With pictures left out, only the lines from the one containing "pending.md: [80,113,109,150] ->" through the end of the records should be reproduced exactly, please.

Recorded data:

########################################

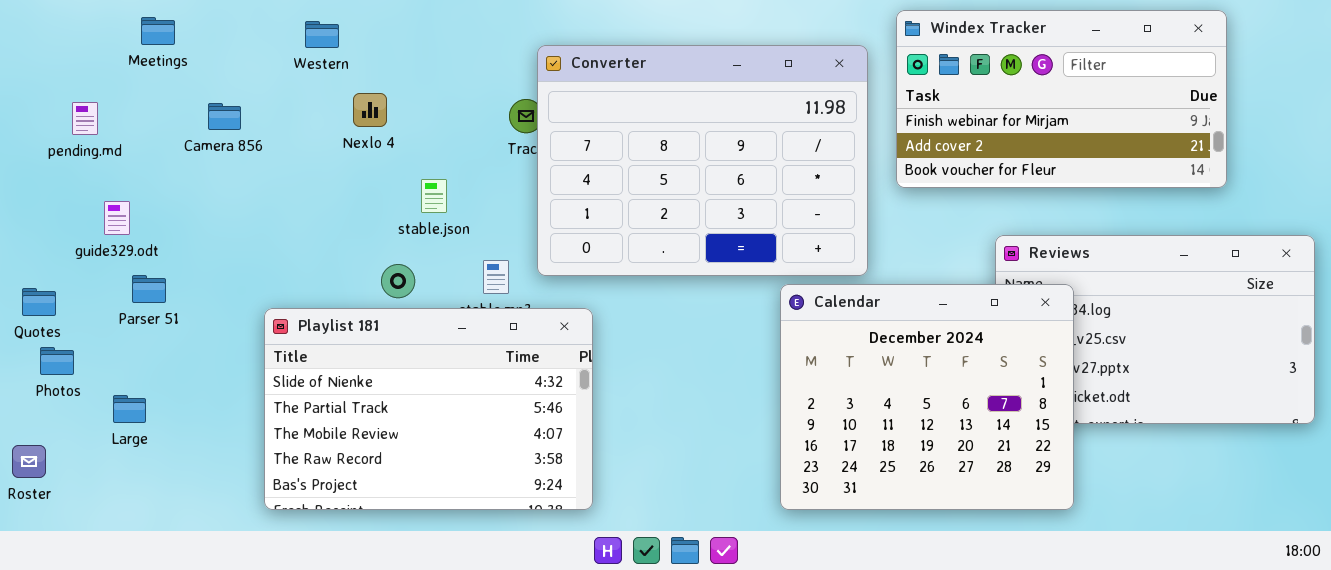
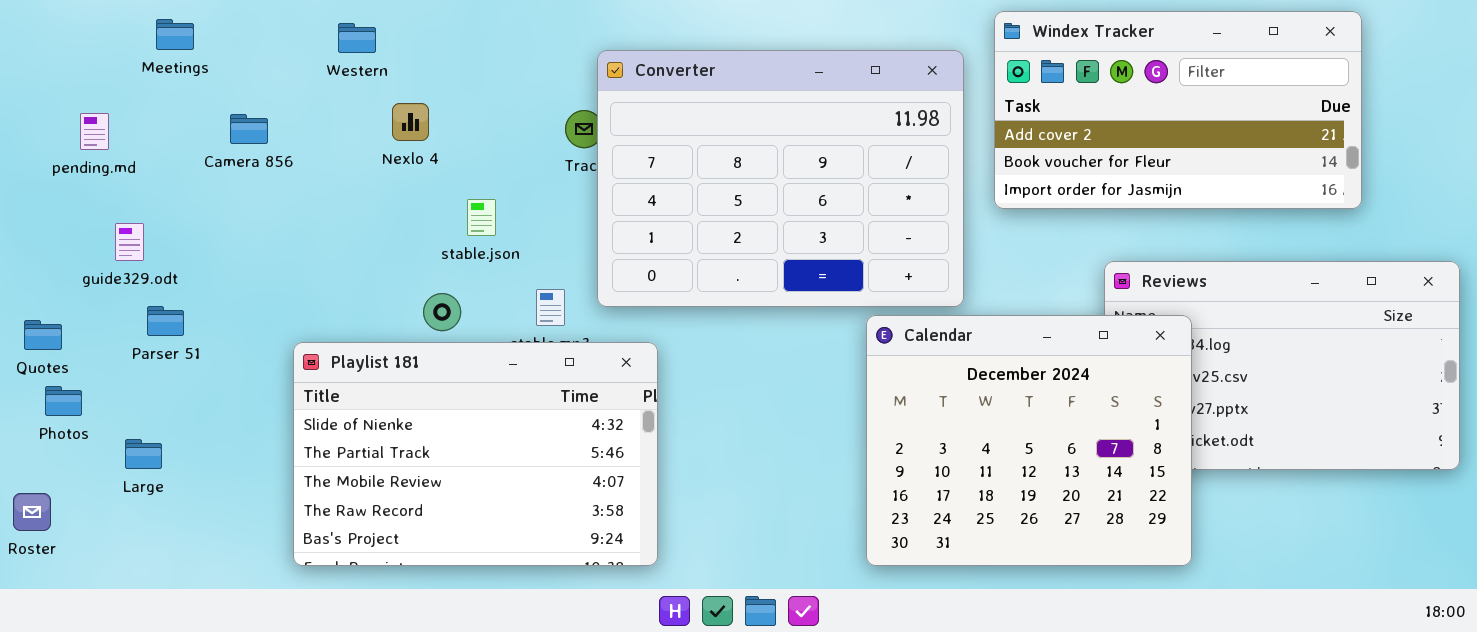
Windex Tracker: [896,10,1227,188] -> [994,11,1362,209], scrolled down 1 row

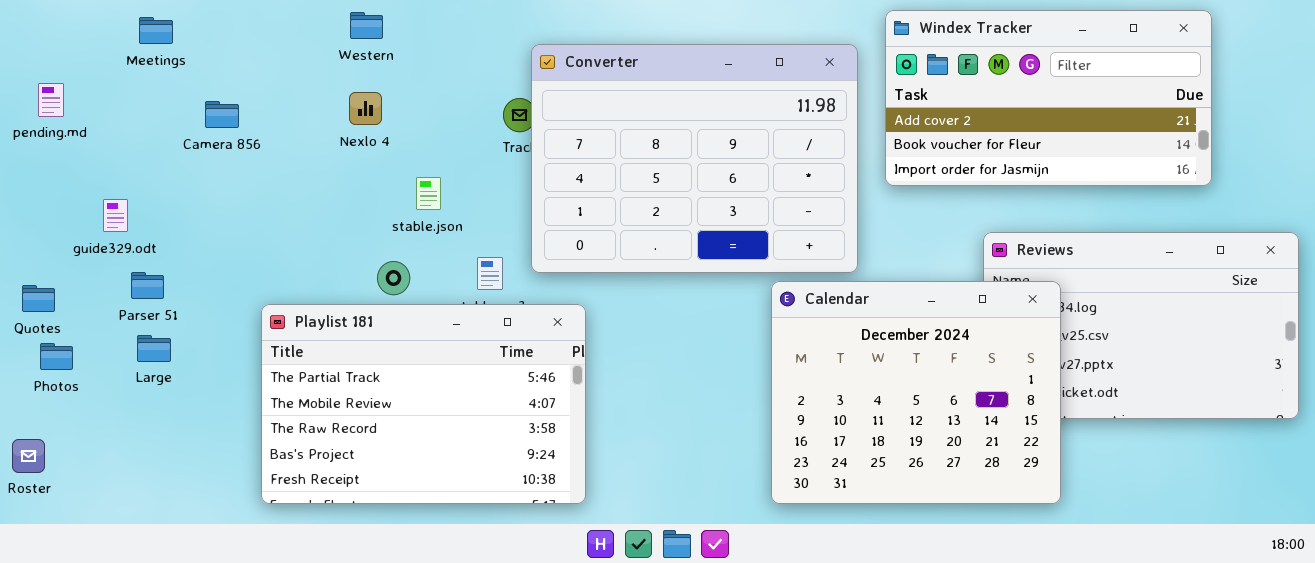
Western: [338,23,376,53] -> [350,12,383,39], moved
pending.md: [80,113,109,150] -> [38,83,64,117], moved
Playlist 181: [293,342,658,566] -> [261,304,586,504], scrolled down 1 row
Large: [125,439,162,469] -> [137,335,171,362], moved

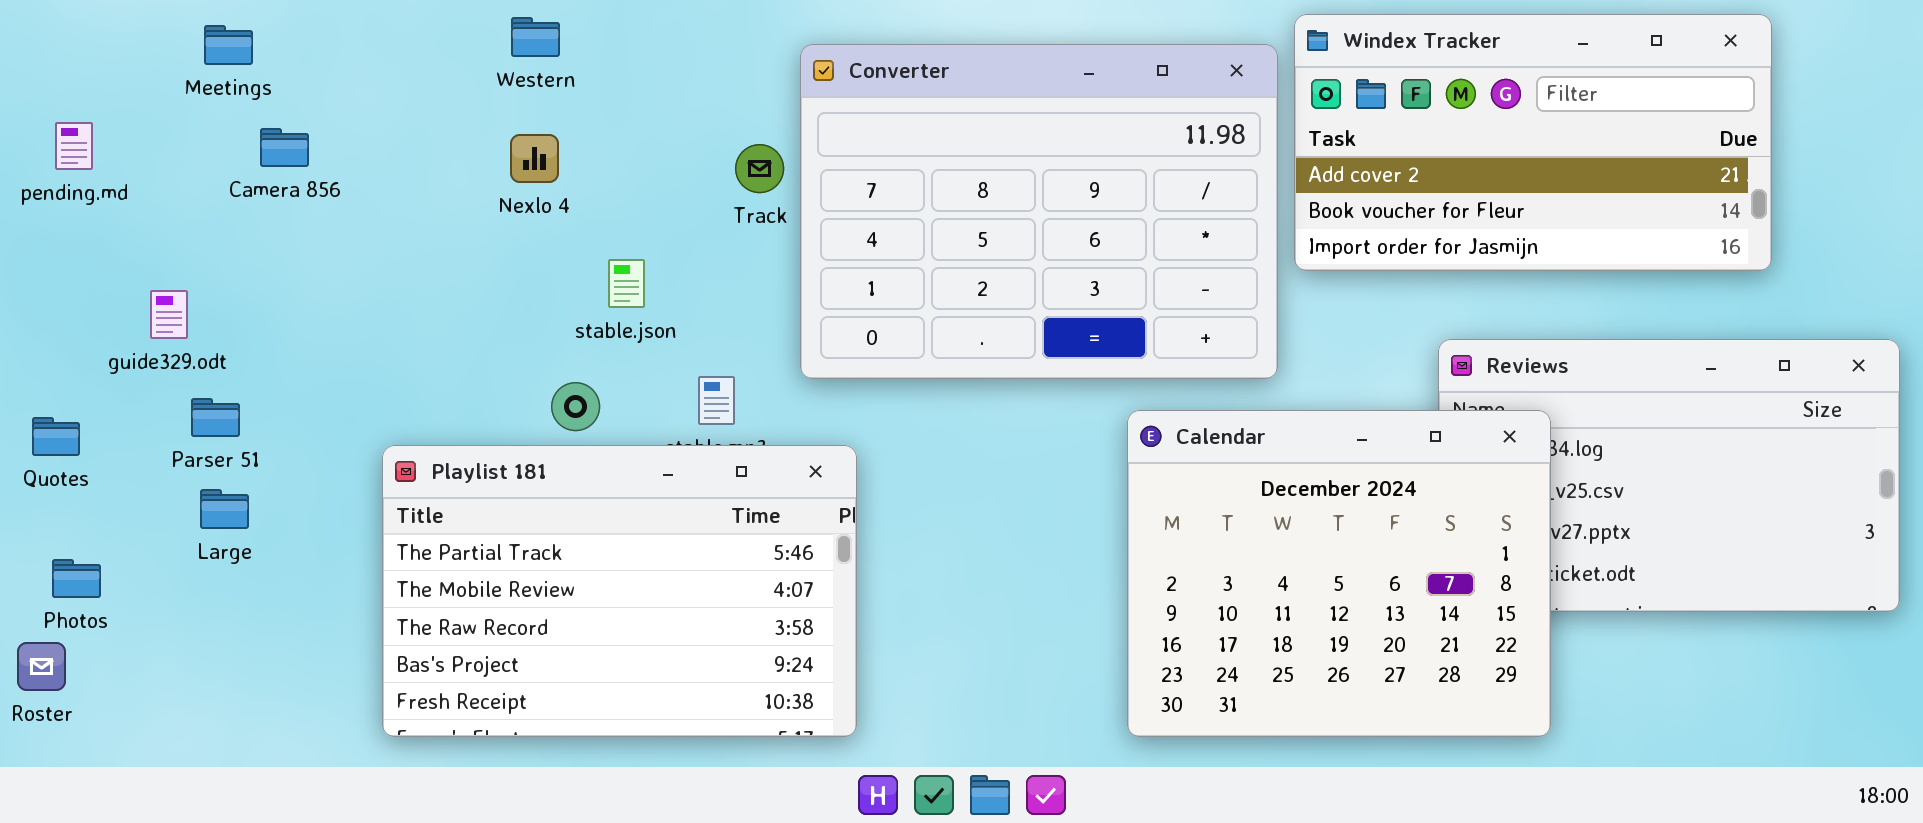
Converter: [531,44,858,273] -> [800,44,1278,379], moved
Camera 856: [205,101,239,128] -> [260,128,309,167], moved
Photos: [40,343,73,370] -> [52,559,101,598], moved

########################################

Answer area:
pending.md: [80,113,109,150] -> [38,83,64,117], moved
Playlist 181: [293,342,658,566] -> [261,304,586,504], scrolled down 1 row
Large: [125,439,162,469] -> [137,335,171,362], moved

Converter: [531,44,858,273] -> [800,44,1278,379], moved
Camera 856: [205,101,239,128] -> [260,128,309,167], moved
Photos: [40,343,73,370] -> [52,559,101,598], moved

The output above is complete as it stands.